Segment Start: Excerpted data
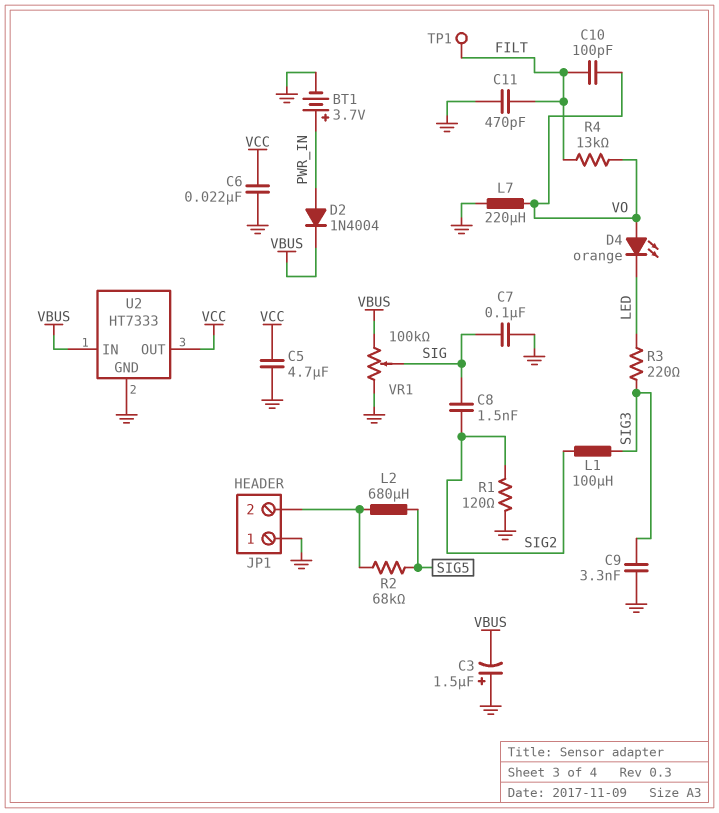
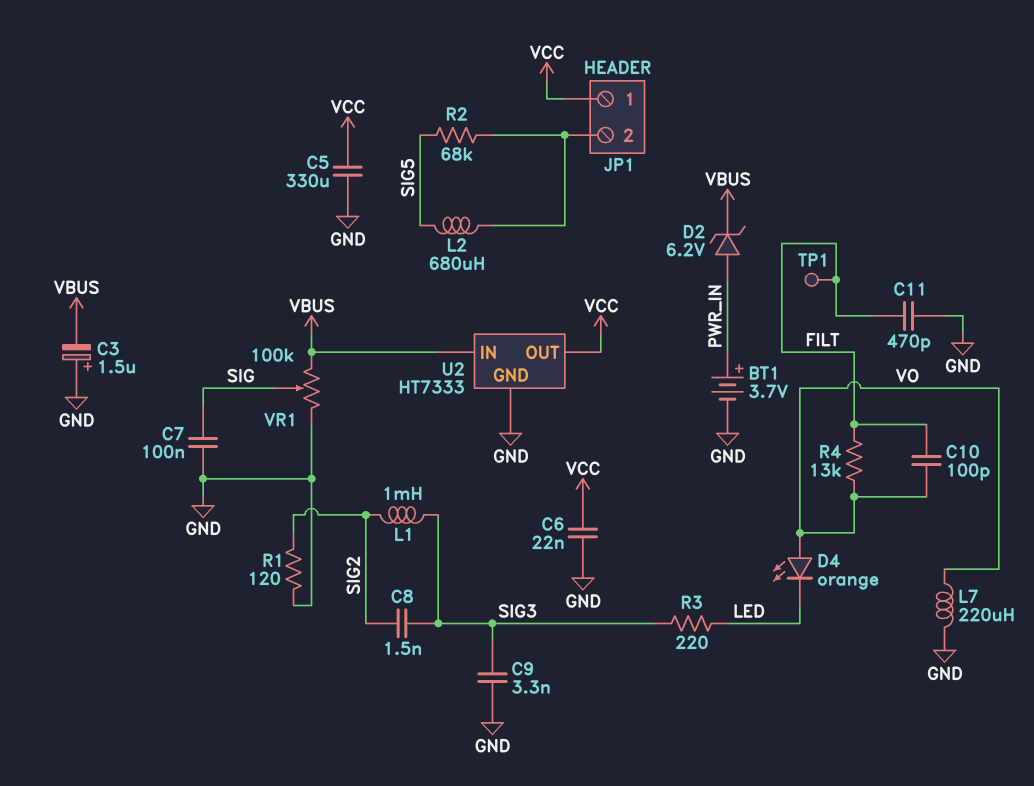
C5: 4.7uF (GND, VCC) -> 330uF (GND, VCC)
C8: 1.5nF (SIG, SIG2) -> 1.5nF (SIG2, SIG3)
D2: diode 1N4004 (A PWR_IN, K VBUS) -> zener 6.2V (A PWR_IN, K VBUS)
JP1 pin 1: GND -> VCC
L1: 100uH (SIG2, SIG3) -> 1mH (SIG2, SIG3)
Segment End: Excerpted data
* _Task statement_: Lines from the one holding "C8: 1.5nF (SIG, SIG2) -> 1.5nF (SIG2, SIG3)" through the last line of the material are to be repeated exactly; no other lines belong in the answer.

* _Task result_:
C8: 1.5nF (SIG, SIG2) -> 1.5nF (SIG2, SIG3)
D2: diode 1N4004 (A PWR_IN, K VBUS) -> zener 6.2V (A PWR_IN, K VBUS)
JP1 pin 1: GND -> VCC
L1: 100uH (SIG2, SIG3) -> 1mH (SIG2, SIG3)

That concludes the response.